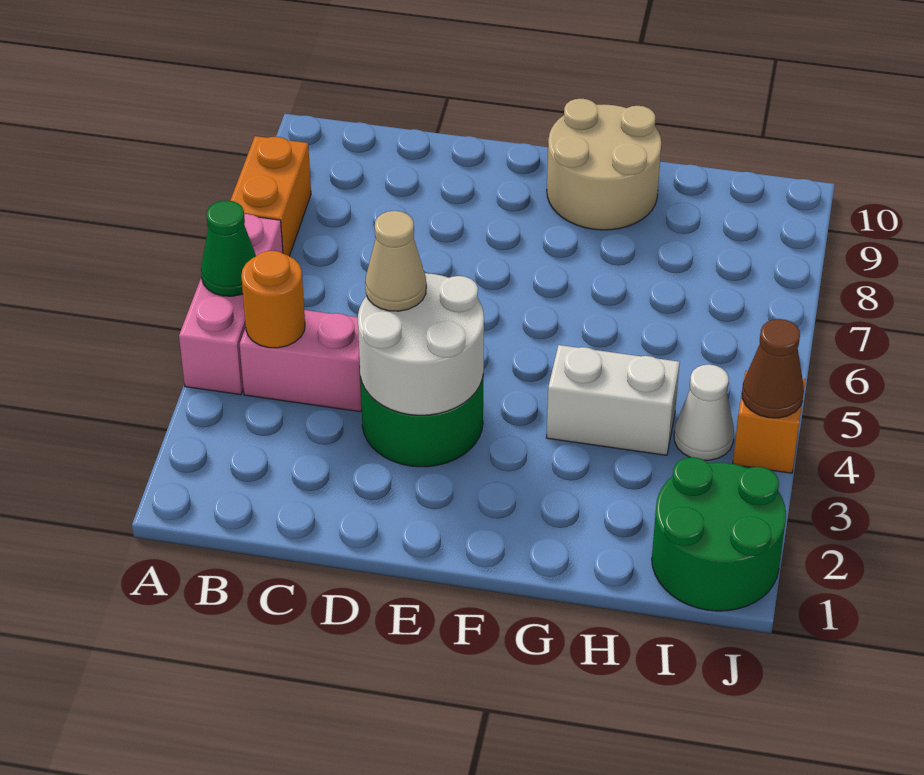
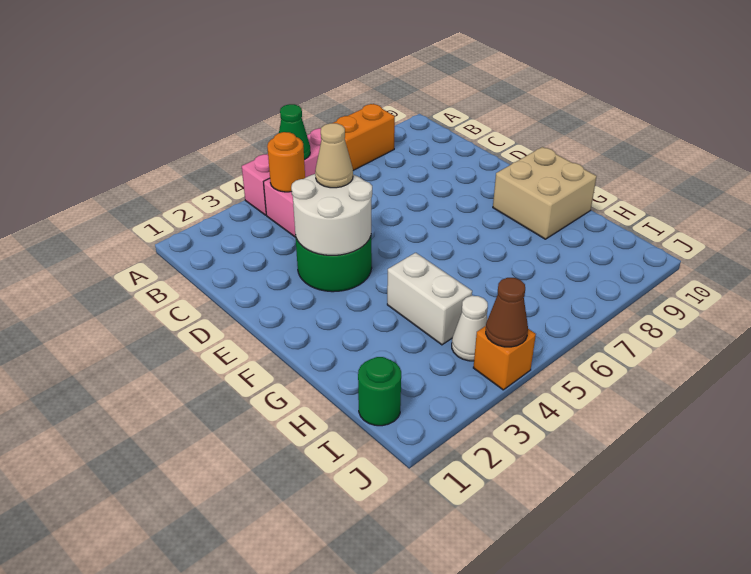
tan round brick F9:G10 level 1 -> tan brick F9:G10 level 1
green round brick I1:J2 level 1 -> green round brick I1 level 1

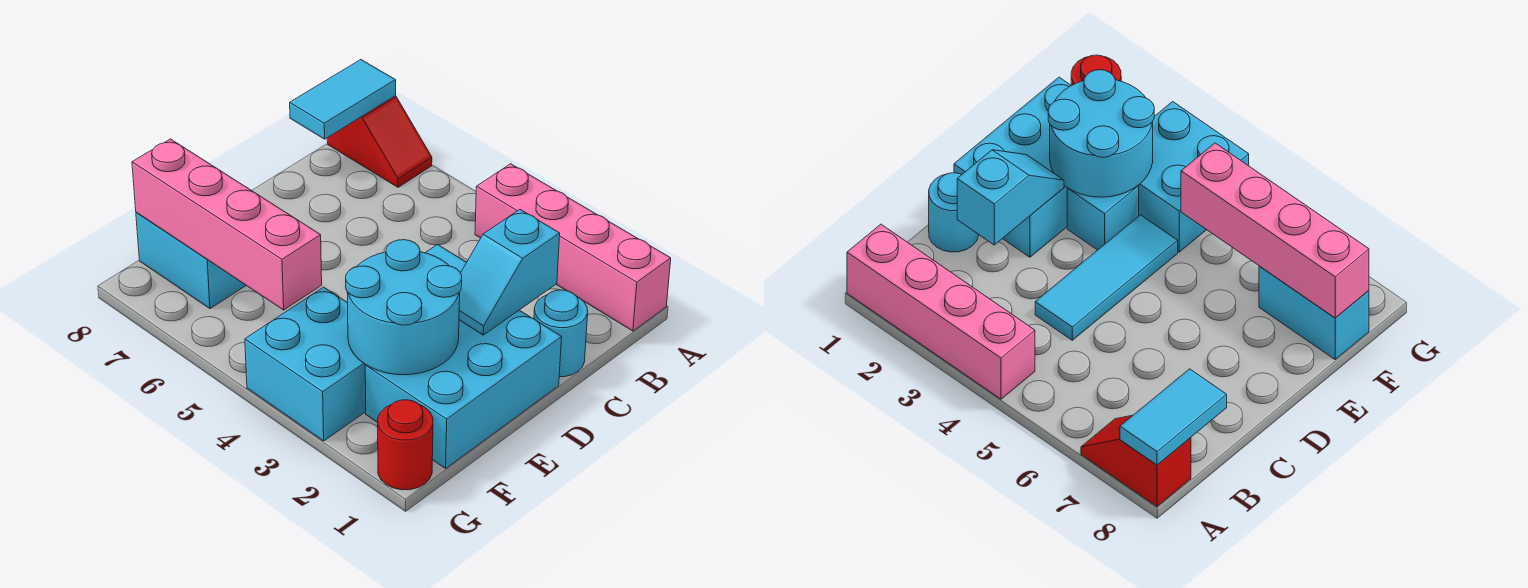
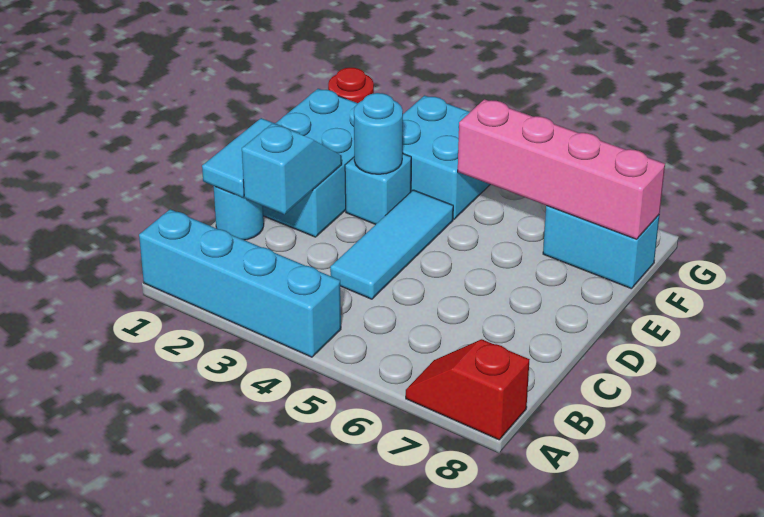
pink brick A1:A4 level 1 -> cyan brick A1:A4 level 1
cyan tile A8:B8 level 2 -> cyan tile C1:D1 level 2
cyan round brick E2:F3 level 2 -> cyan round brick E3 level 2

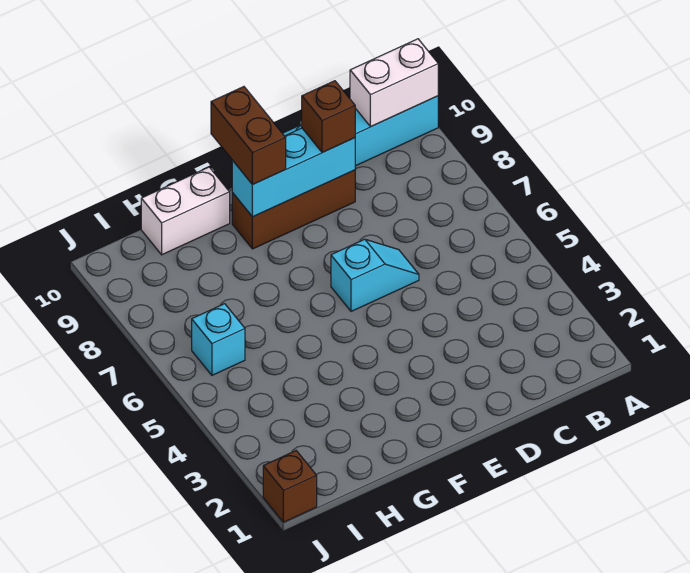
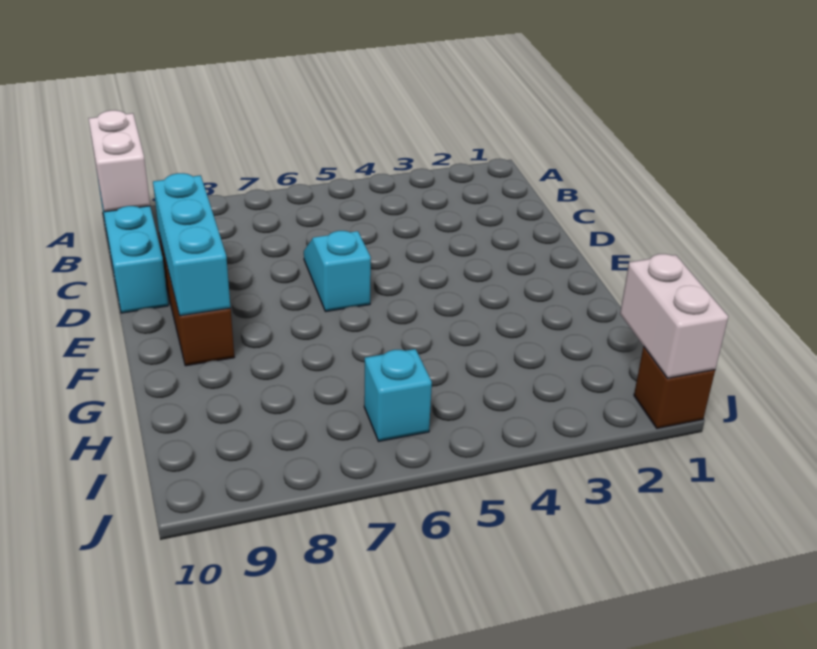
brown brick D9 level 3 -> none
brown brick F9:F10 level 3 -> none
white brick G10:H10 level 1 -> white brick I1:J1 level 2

---+---

Required action ▸ Each line of the data above needs to be retyped as it is, without any picture.

Task result ▸
tan round brick F9:G10 level 1 -> tan brick F9:G10 level 1
green round brick I1:J2 level 1 -> green round brick I1 level 1

pink brick A1:A4 level 1 -> cyan brick A1:A4 level 1
cyan tile A8:B8 level 2 -> cyan tile C1:D1 level 2
cyan round brick E2:F3 level 2 -> cyan round brick E3 level 2

brown brick D9 level 3 -> none
brown brick F9:F10 level 3 -> none
white brick G10:H10 level 1 -> white brick I1:J1 level 2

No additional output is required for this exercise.